● **Exercise instructions**
Write out, word for word, every line in the data below from the one containing "turquoise ring: 2 -> 3" to the one containing "white ring: 4 -> 5", both of them included.

━━ Source records ━━

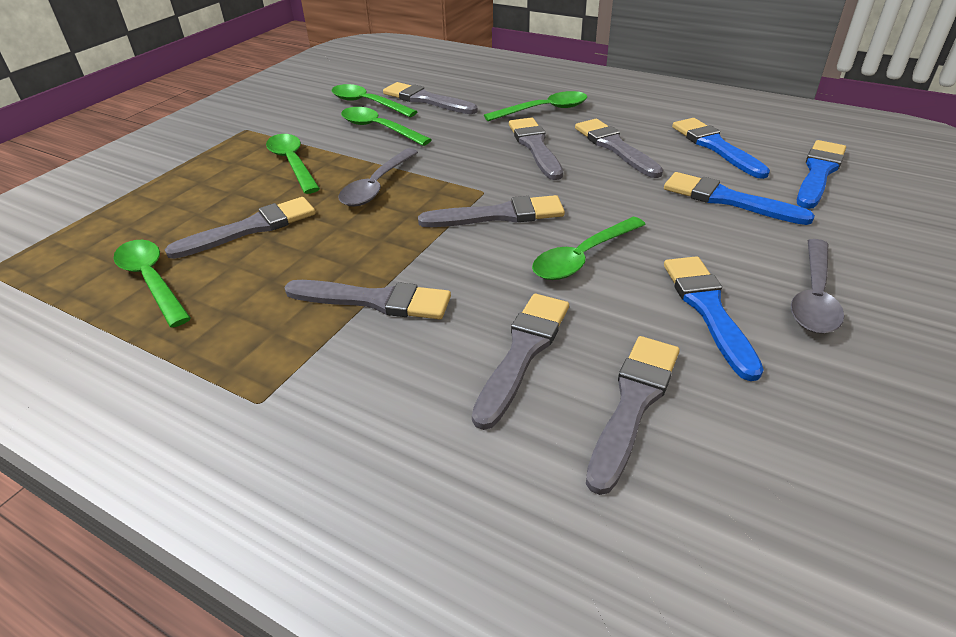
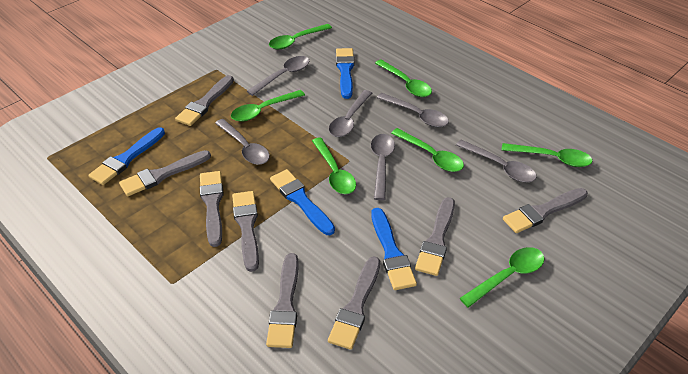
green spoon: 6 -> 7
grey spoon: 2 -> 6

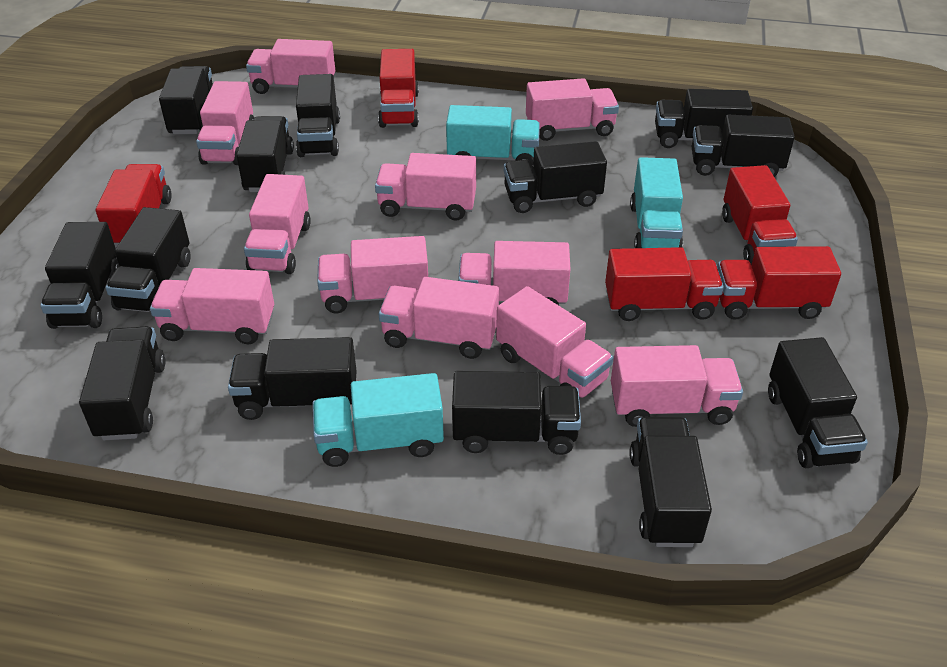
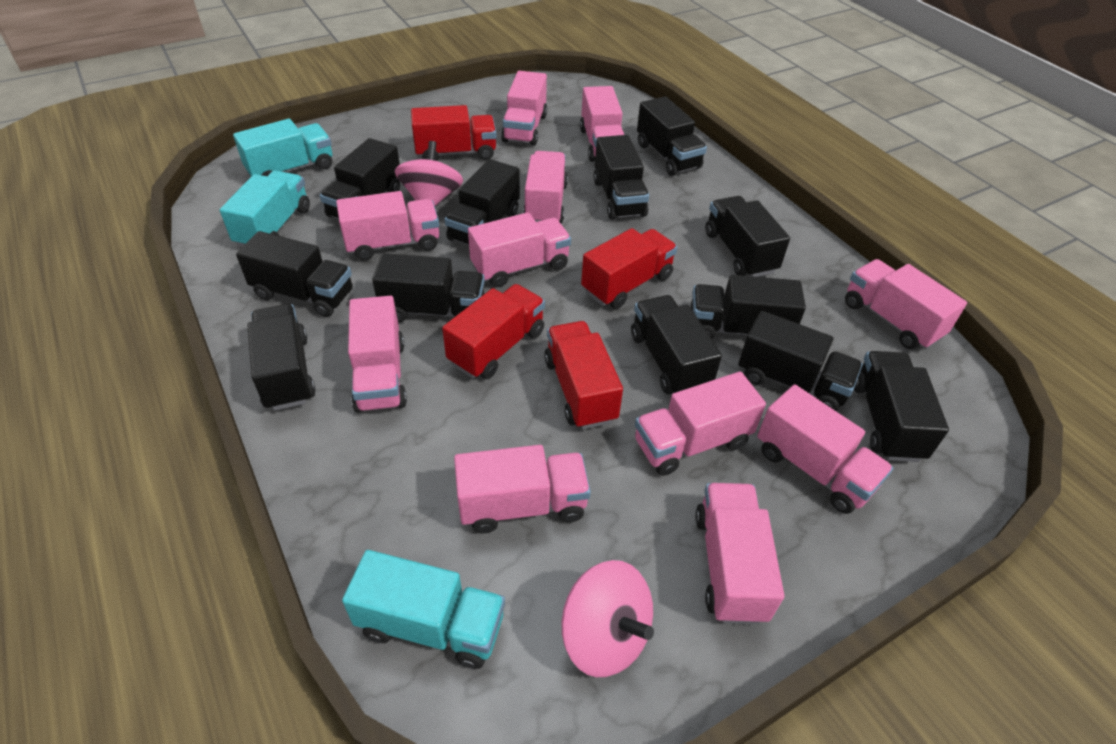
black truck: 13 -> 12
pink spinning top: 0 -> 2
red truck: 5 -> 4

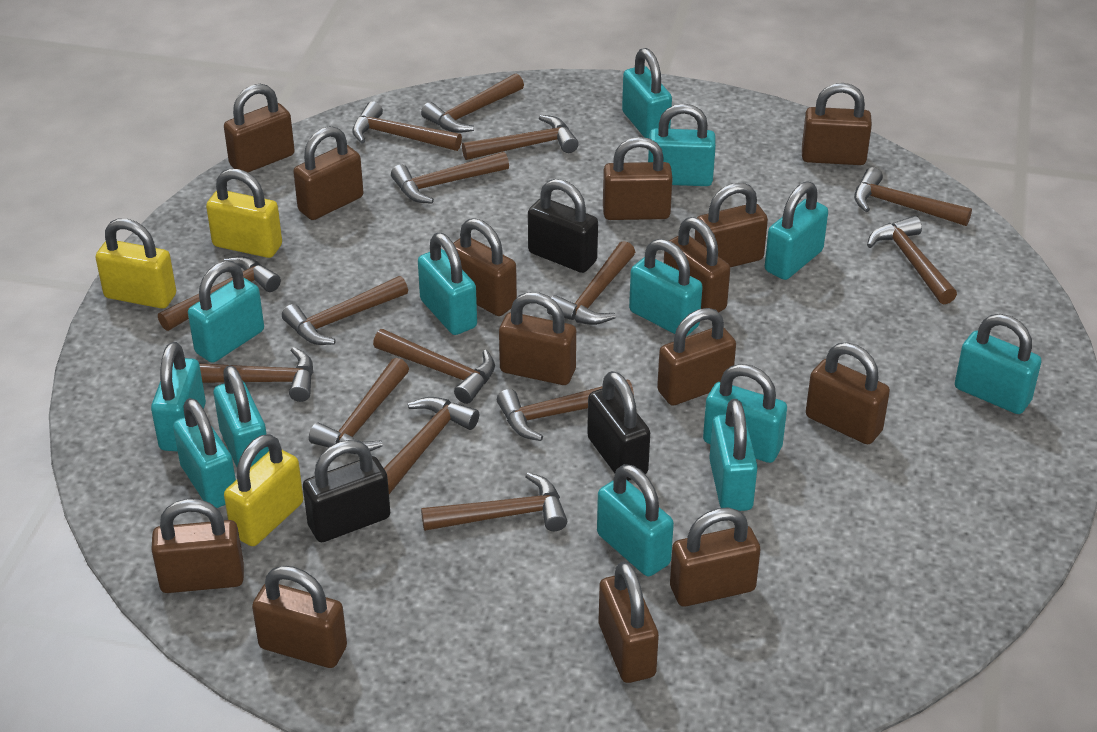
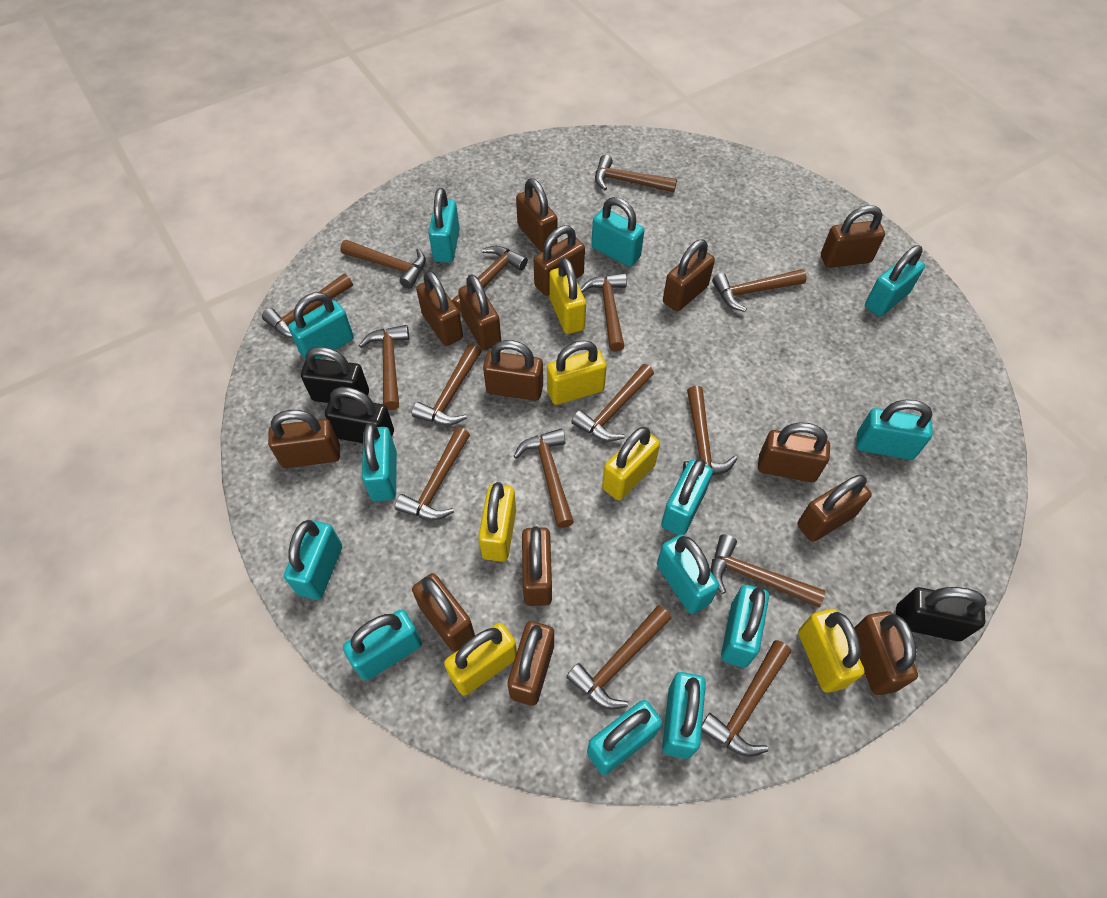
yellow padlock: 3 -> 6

━━━
━━ Source records ━━

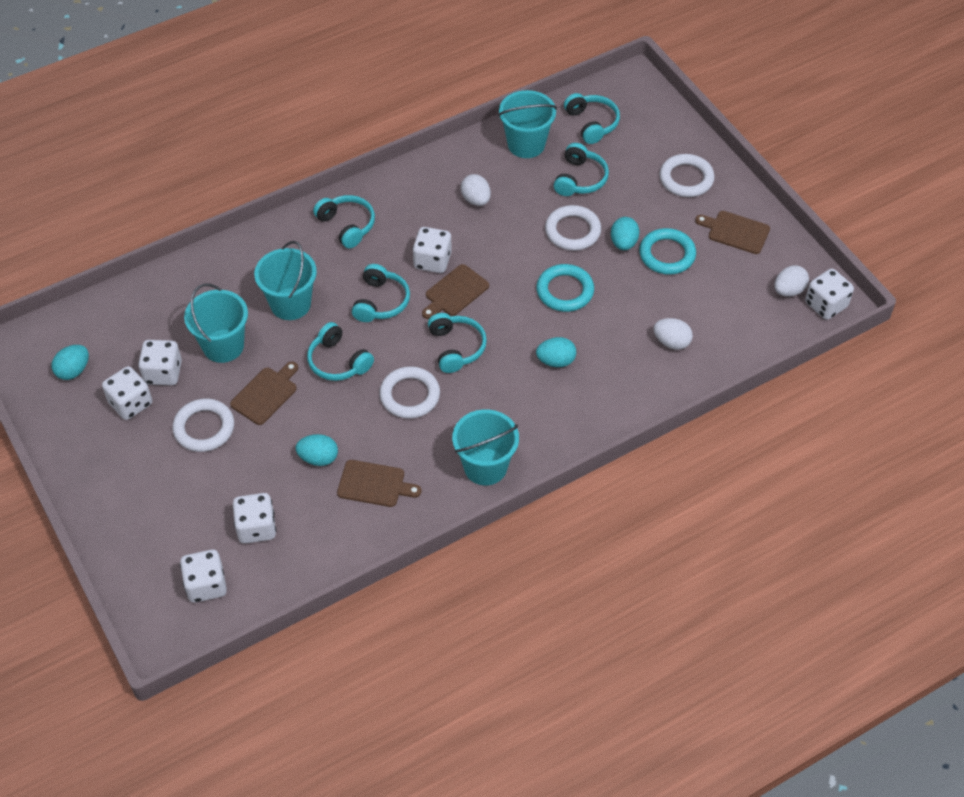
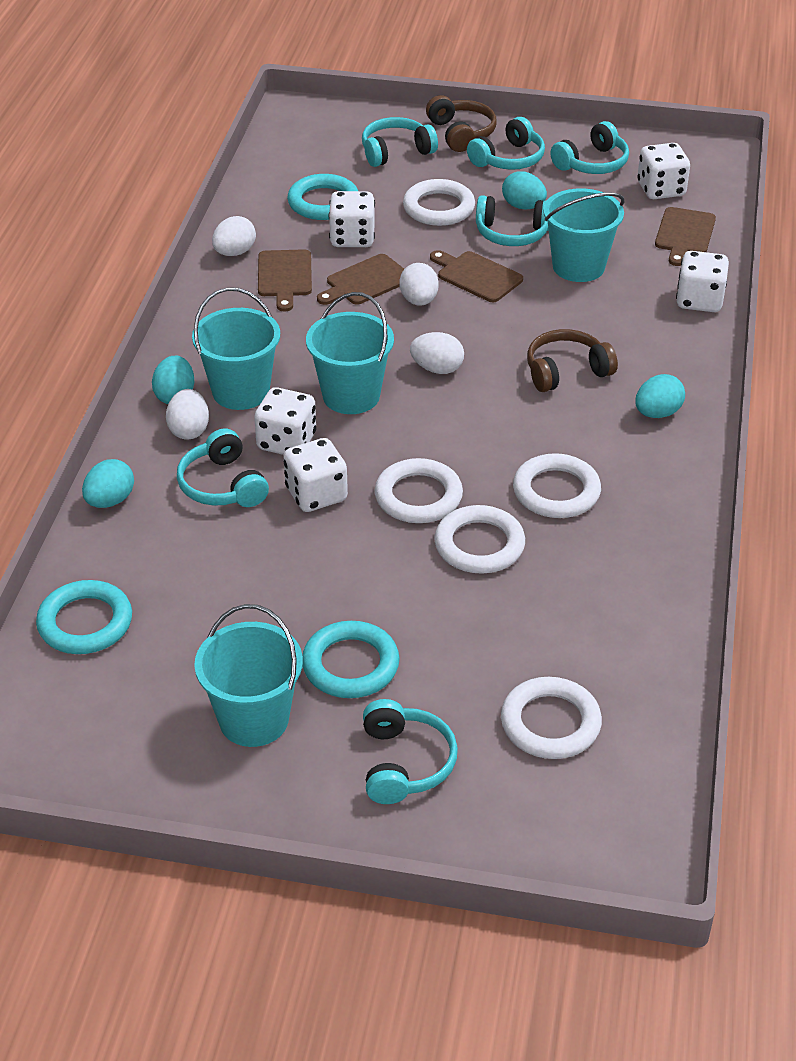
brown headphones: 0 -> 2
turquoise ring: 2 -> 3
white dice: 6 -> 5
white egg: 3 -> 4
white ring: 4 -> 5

━━━
━━ Source records ━━

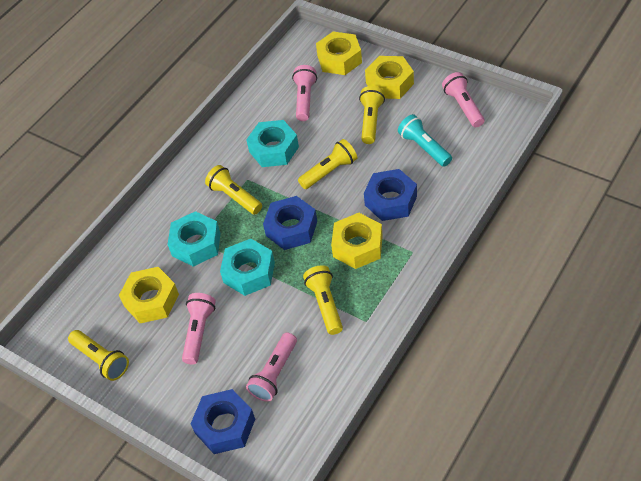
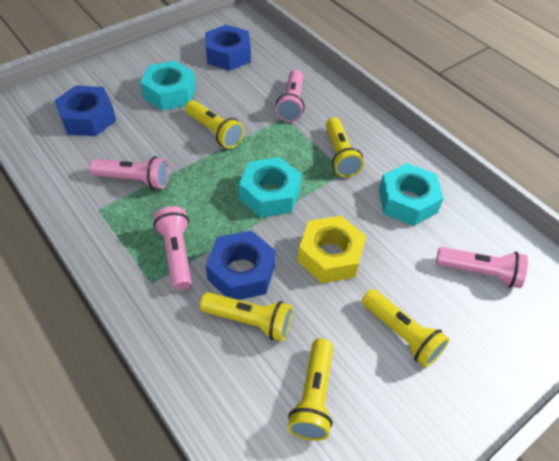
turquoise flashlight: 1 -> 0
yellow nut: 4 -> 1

━━━

● **Response to this exercise**
turquoise ring: 2 -> 3
white dice: 6 -> 5
white egg: 3 -> 4
white ring: 4 -> 5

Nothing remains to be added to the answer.